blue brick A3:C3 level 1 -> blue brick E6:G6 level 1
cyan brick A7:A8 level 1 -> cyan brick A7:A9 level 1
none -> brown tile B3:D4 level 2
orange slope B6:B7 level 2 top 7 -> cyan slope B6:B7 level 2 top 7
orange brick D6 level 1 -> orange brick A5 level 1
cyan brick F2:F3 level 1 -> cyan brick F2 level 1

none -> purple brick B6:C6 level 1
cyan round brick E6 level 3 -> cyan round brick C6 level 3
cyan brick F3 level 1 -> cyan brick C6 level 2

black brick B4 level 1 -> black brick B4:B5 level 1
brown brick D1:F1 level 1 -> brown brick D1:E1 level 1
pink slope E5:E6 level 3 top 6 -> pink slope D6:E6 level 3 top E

* * *

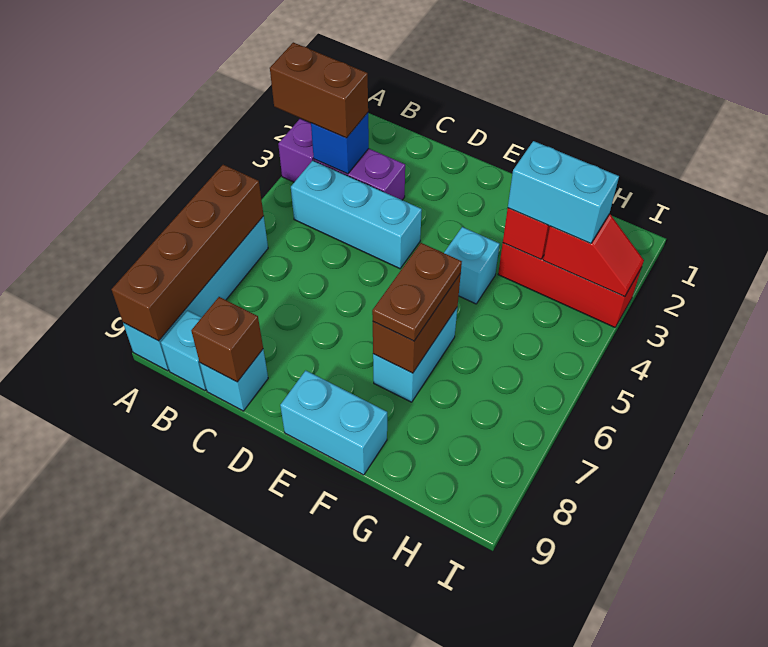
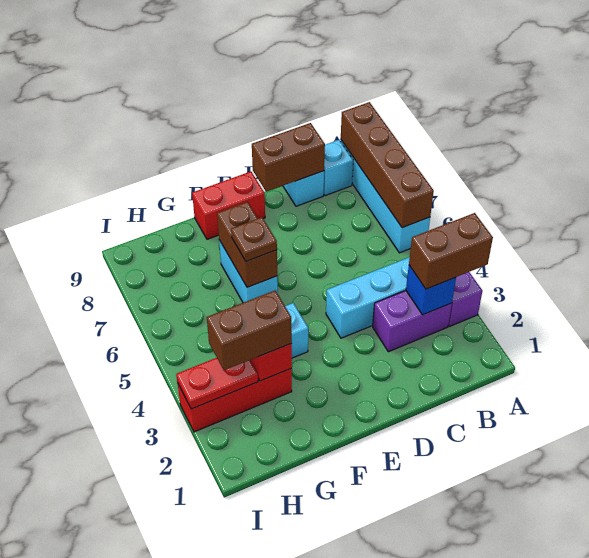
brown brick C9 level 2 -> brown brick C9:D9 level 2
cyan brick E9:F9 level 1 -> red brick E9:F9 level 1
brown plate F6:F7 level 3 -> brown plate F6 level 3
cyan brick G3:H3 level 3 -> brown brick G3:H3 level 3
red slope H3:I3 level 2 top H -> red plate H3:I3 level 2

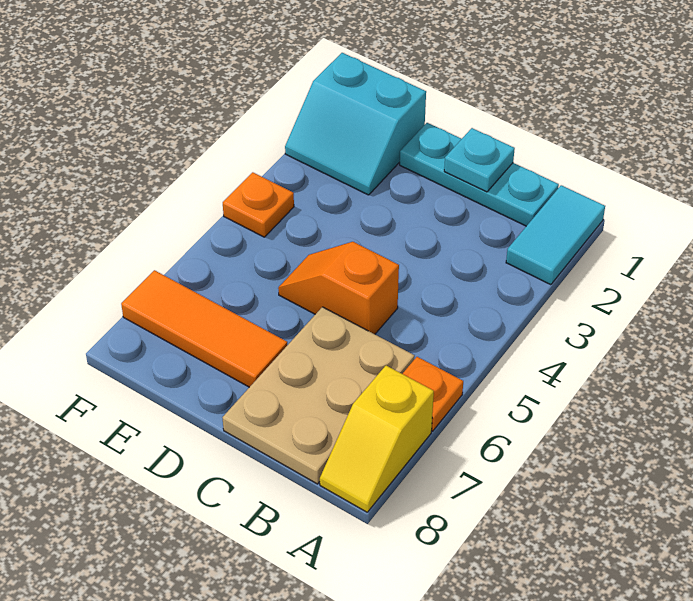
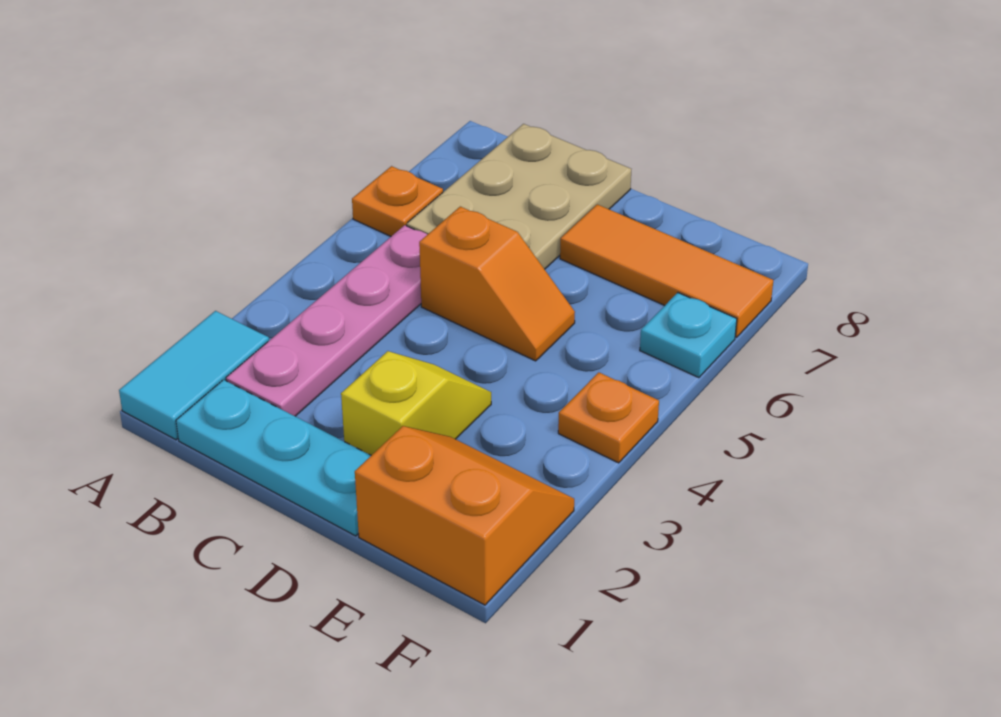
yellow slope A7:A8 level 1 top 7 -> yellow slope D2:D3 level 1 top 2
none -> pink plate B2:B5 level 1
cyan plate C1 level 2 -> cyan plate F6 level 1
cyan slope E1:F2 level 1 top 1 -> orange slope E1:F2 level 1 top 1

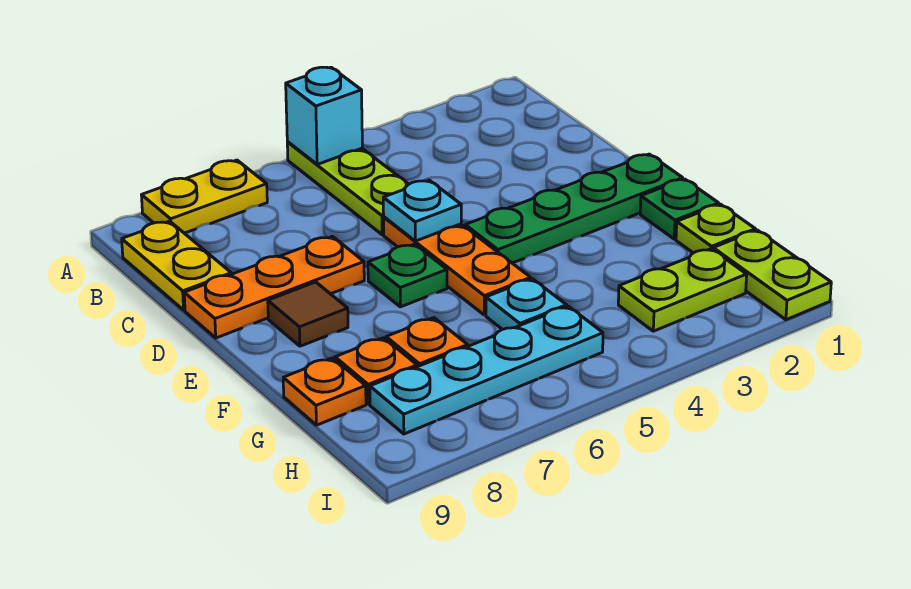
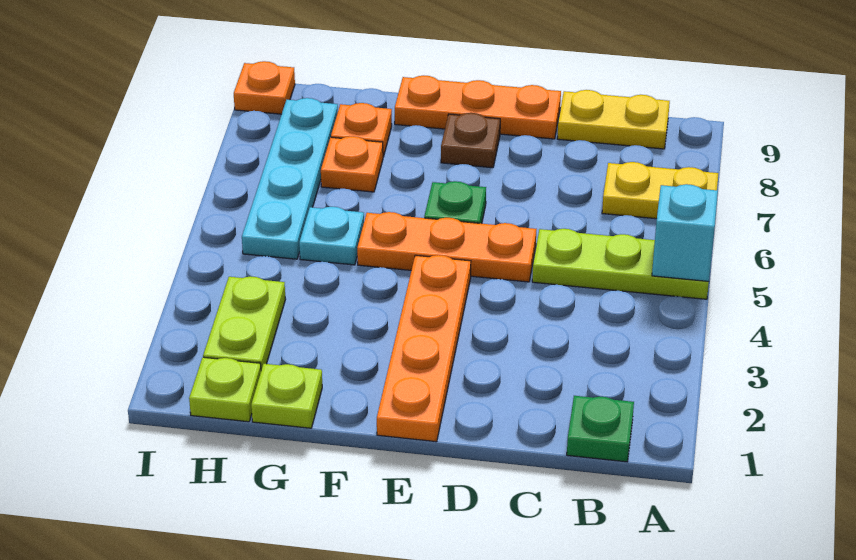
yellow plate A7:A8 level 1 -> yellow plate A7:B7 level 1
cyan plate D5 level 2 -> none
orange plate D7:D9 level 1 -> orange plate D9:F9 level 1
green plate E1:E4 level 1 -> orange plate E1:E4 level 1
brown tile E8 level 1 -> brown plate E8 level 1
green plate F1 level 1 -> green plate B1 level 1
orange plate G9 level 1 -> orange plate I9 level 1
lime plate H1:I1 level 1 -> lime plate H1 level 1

WHAT YOU WILL DO: Where the string "green" occurs in a line of the material above, copy the whole line.

ANSWER SECTION:
green plate E1:E4 level 1 -> orange plate E1:E4 level 1
green plate F1 level 1 -> green plate B1 level 1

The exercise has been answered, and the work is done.